BEGIN PROVIDED RECORDS
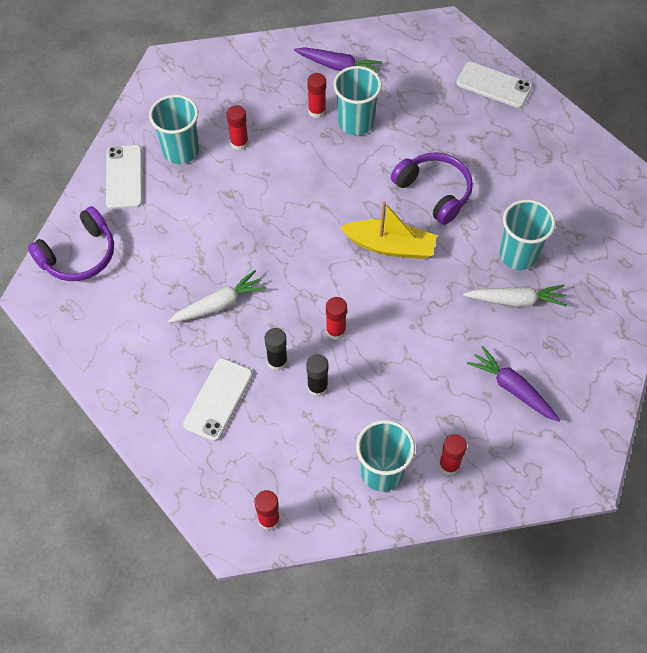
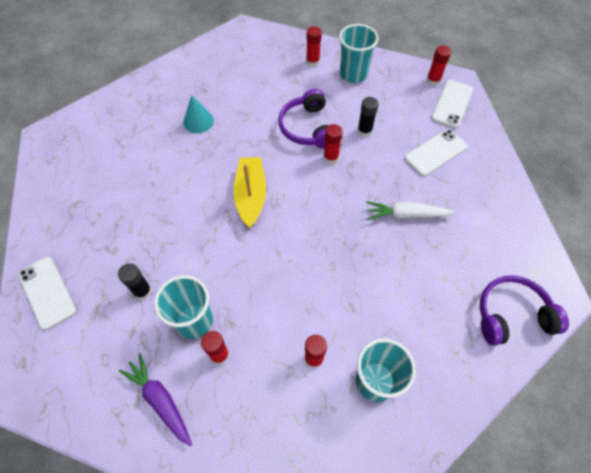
camera: 150 degrees left, 0 degrees up
white phone [106,145,143,209] -> white phone moved to [431,80,473,128]
black glue stick [265,328,288,371] -> black glue stick moved to [118,263,152,300]
yellow boat [340,201,437,259] -> yellow boat turned 45 degrees clockwise [233,157,266,228]
purple headphones [391,152,473,225] -> purple headphones moved to [278,89,329,149]
white carrot [463,285,567,307] -> turquoise cone [184,95,214,133]
purple carrot [467,346,560,422] -> none
turquoise cup [500,199,555,270] -> none

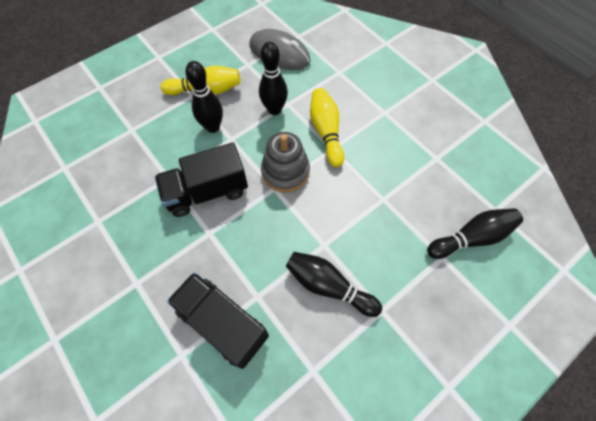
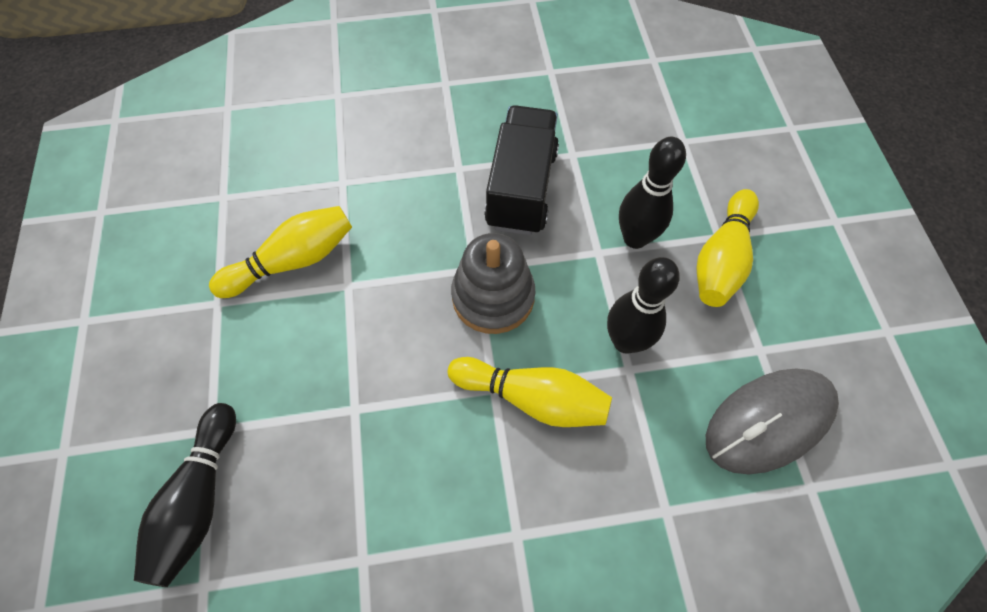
camera: 120 degrees right, 0 degrees up
black truck [167,272,269,369] -> none
black bowling pin [286,252,382,317] -> yellow bowling pin [209,206,352,298]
END PROVIDED RECORDS
REQUIRED ACTION:
In the entries above, the lines between the one holding "yellow boat [340,201,437,259]" and the one holding "purple carrot [467,346,560,422] -> none", inclusive, are to be printed exactly as written, and those alone.

SOLVED EXERCISE:
yellow boat [340,201,437,259] -> yellow boat turned 45 degrees clockwise [233,157,266,228]
purple headphones [391,152,473,225] -> purple headphones moved to [278,89,329,149]
white carrot [463,285,567,307] -> turquoise cone [184,95,214,133]
purple carrot [467,346,560,422] -> none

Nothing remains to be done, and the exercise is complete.